■ **Required action**: Quote the entries word for word. Omit the pictures.

[Entries supplied — start]

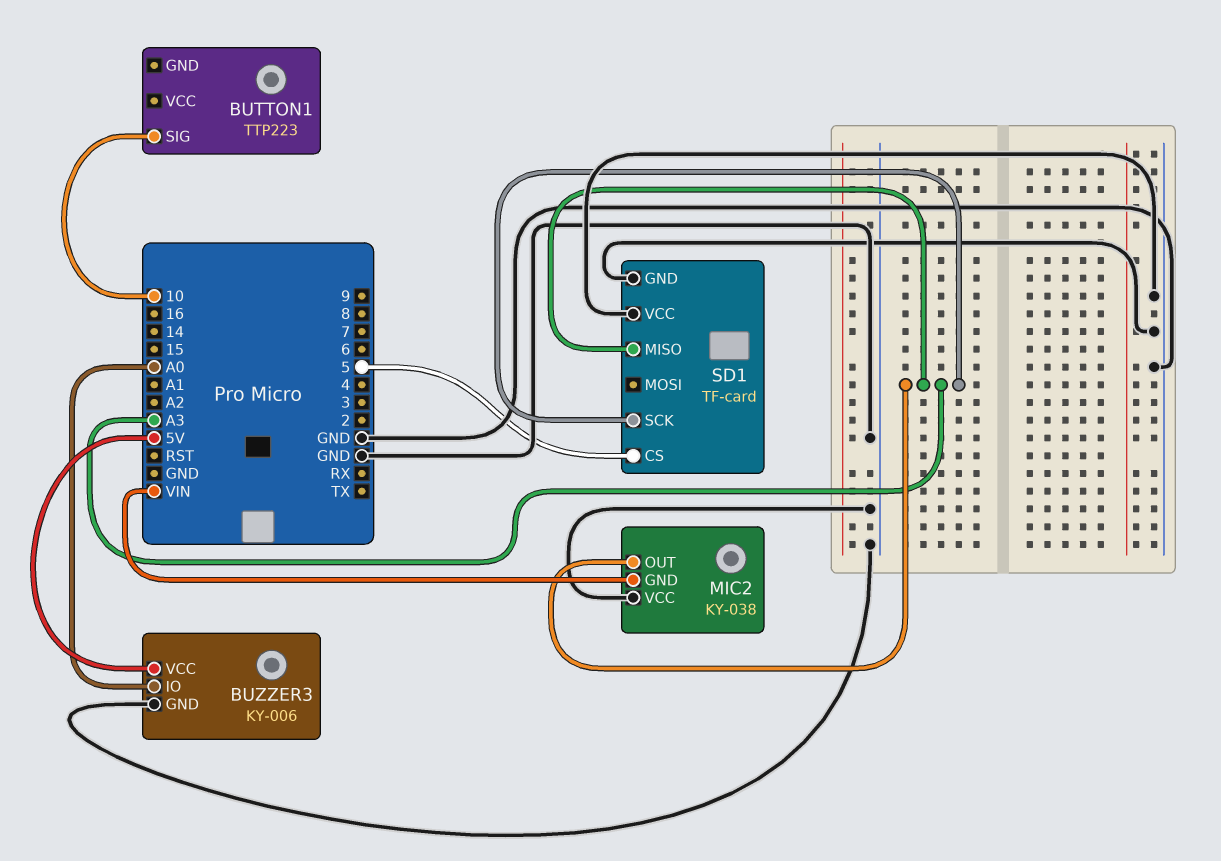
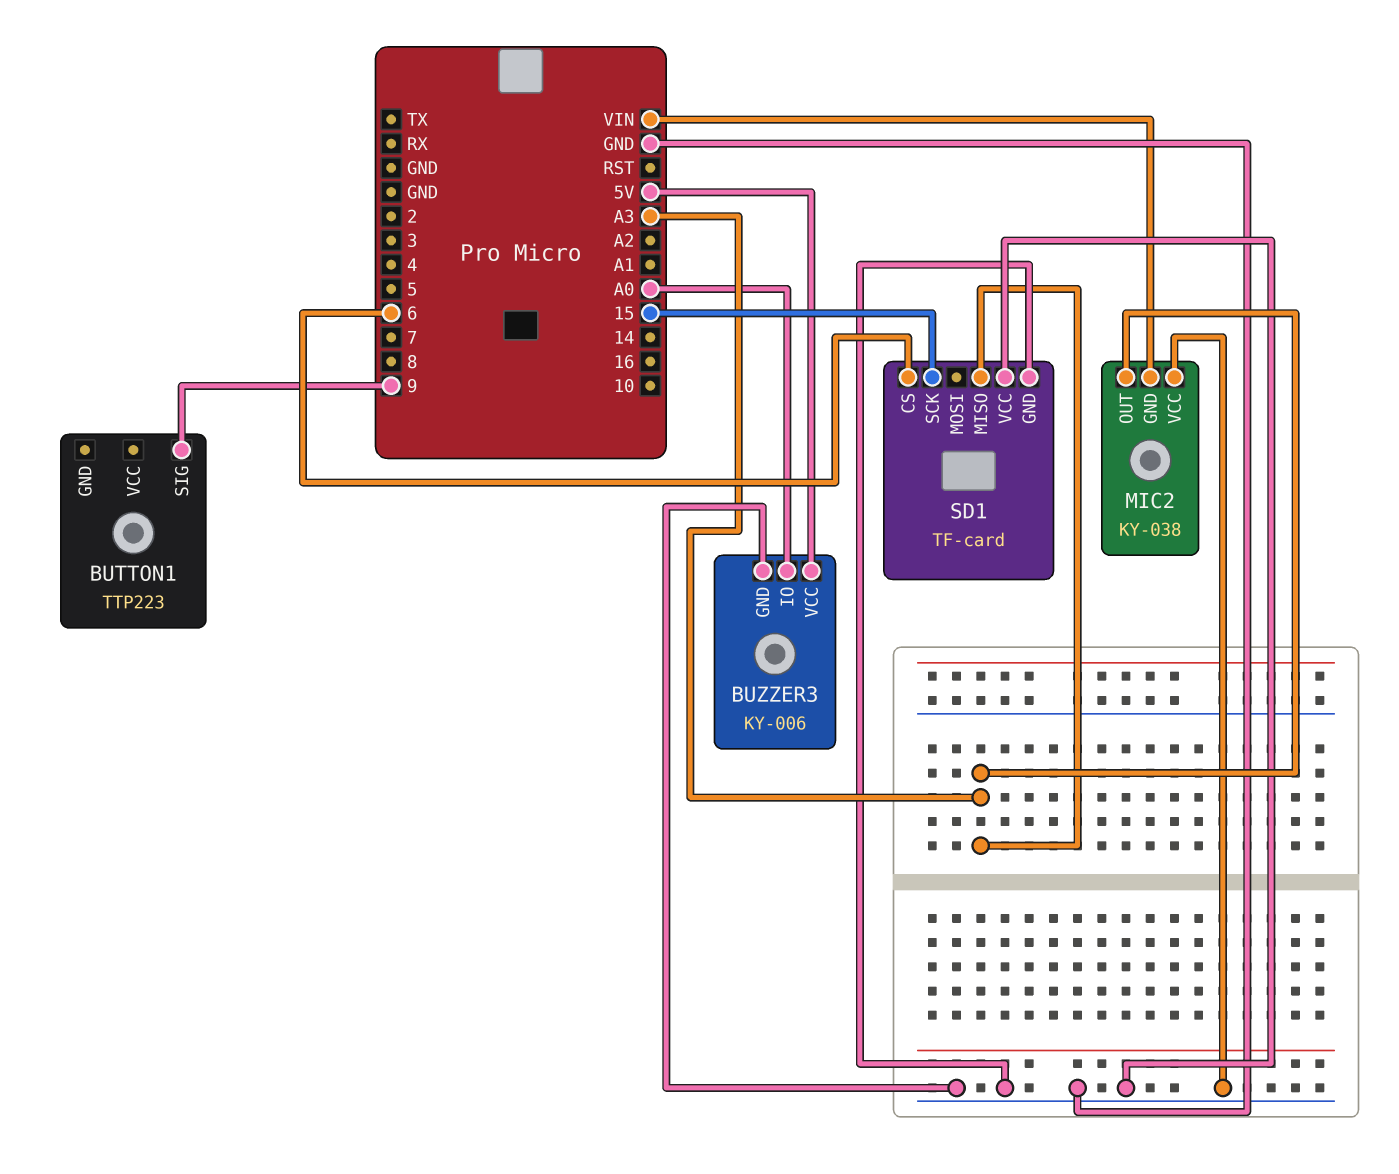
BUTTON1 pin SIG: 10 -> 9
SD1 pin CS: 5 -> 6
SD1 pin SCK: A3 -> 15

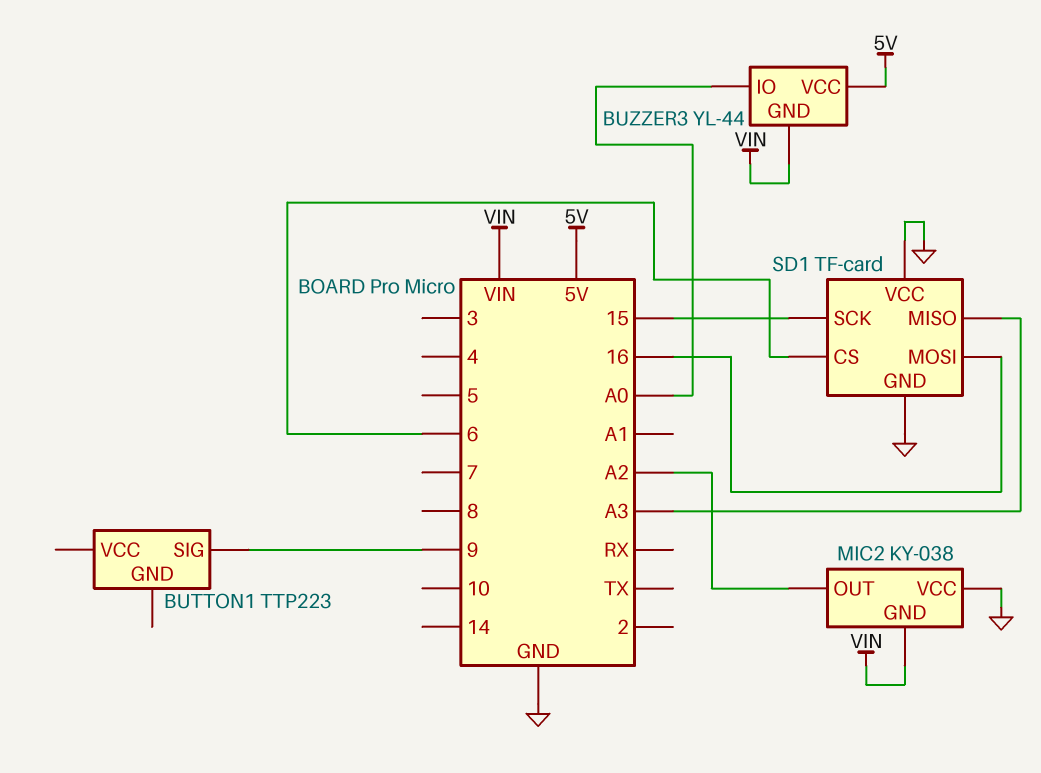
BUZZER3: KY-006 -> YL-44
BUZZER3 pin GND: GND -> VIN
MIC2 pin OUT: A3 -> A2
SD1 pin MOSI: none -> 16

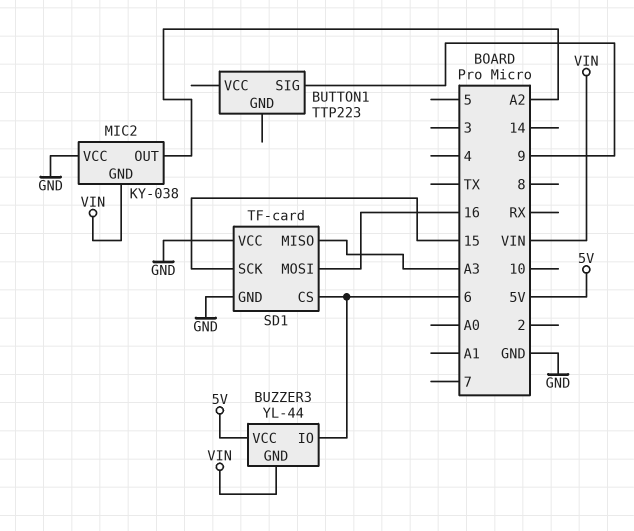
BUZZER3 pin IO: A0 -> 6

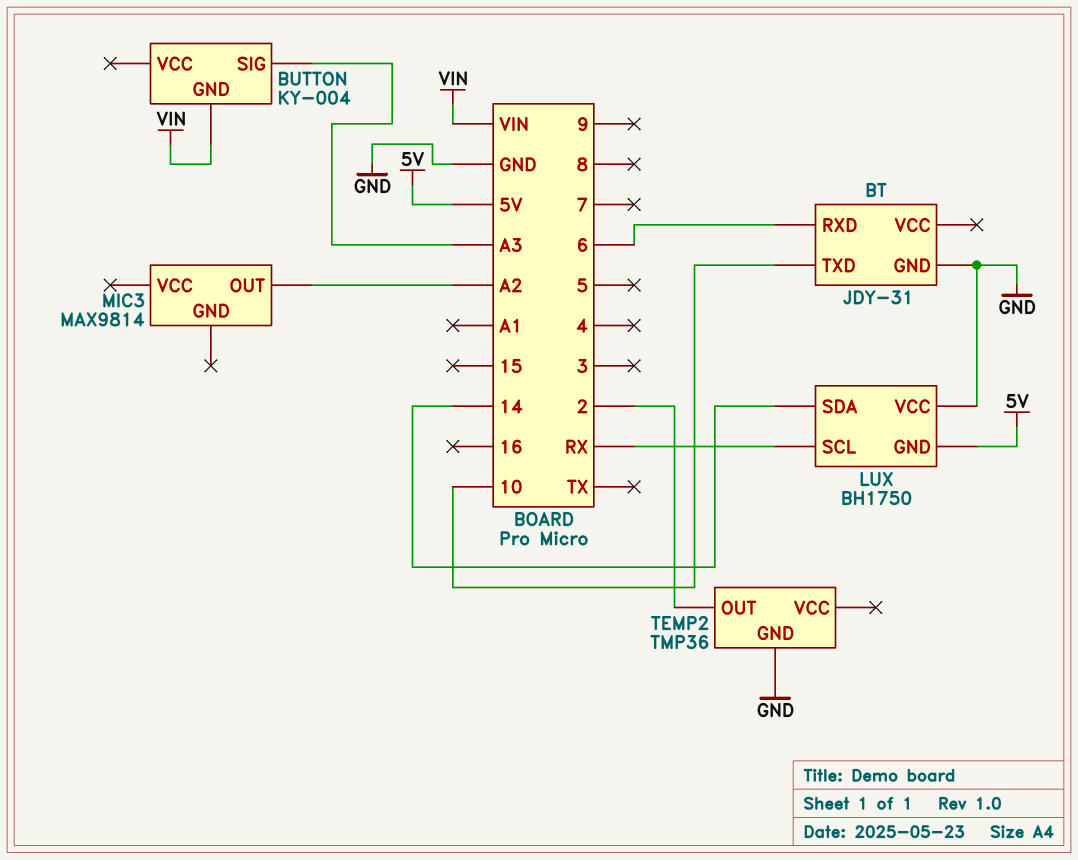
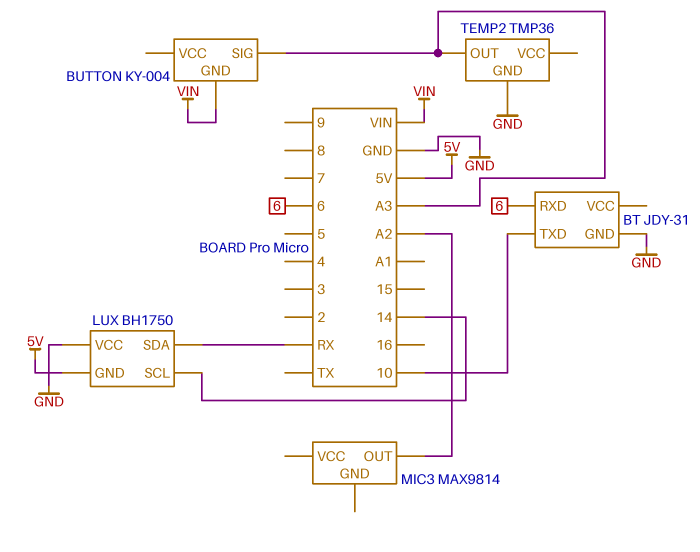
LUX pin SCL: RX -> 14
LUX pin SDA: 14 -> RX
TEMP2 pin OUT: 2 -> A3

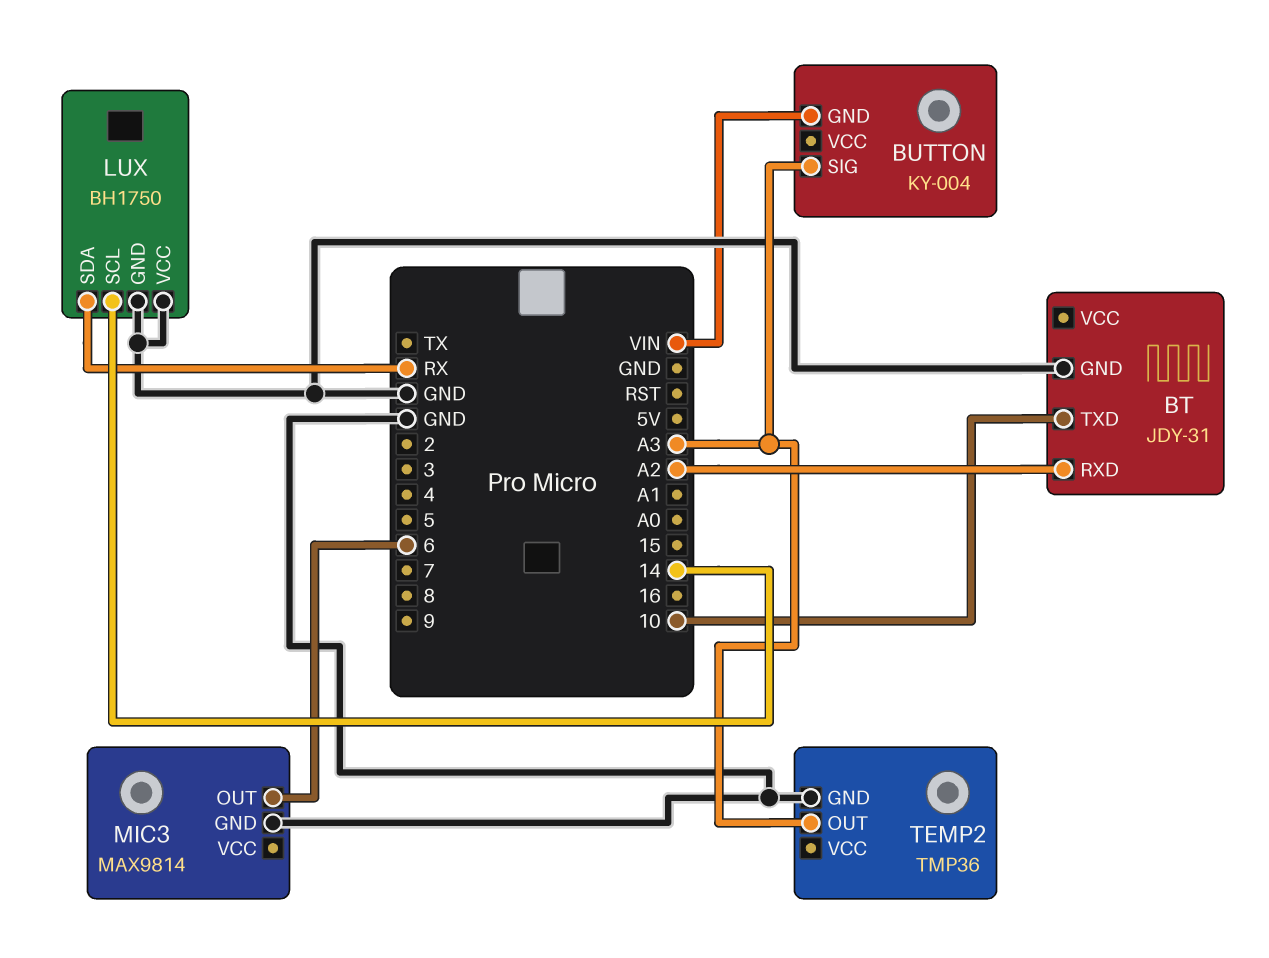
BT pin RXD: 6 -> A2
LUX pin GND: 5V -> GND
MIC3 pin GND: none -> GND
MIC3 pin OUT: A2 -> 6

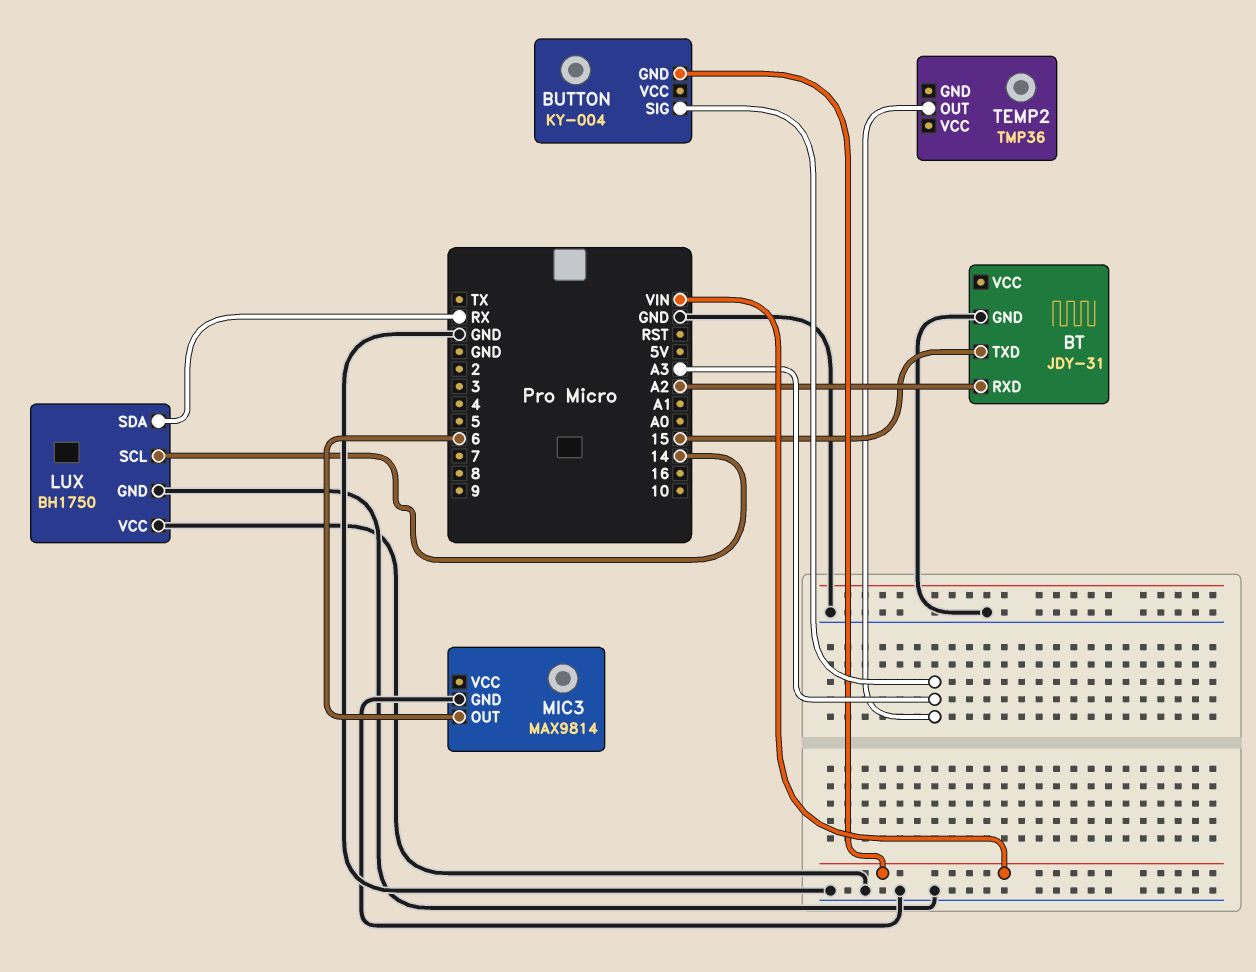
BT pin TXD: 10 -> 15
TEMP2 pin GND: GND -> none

[Entries supplied — finish]

■ **Expected answer**:
BUTTON1 pin SIG: 10 -> 9
SD1 pin CS: 5 -> 6
SD1 pin SCK: A3 -> 15

BUZZER3: KY-006 -> YL-44
BUZZER3 pin GND: GND -> VIN
MIC2 pin OUT: A3 -> A2
SD1 pin MOSI: none -> 16

BUZZER3 pin IO: A0 -> 6

LUX pin SCL: RX -> 14
LUX pin SDA: 14 -> RX
TEMP2 pin OUT: 2 -> A3

BT pin RXD: 6 -> A2
LUX pin GND: 5V -> GND
MIC3 pin GND: none -> GND
MIC3 pin OUT: A2 -> 6

BT pin TXD: 10 -> 15
TEMP2 pin GND: GND -> none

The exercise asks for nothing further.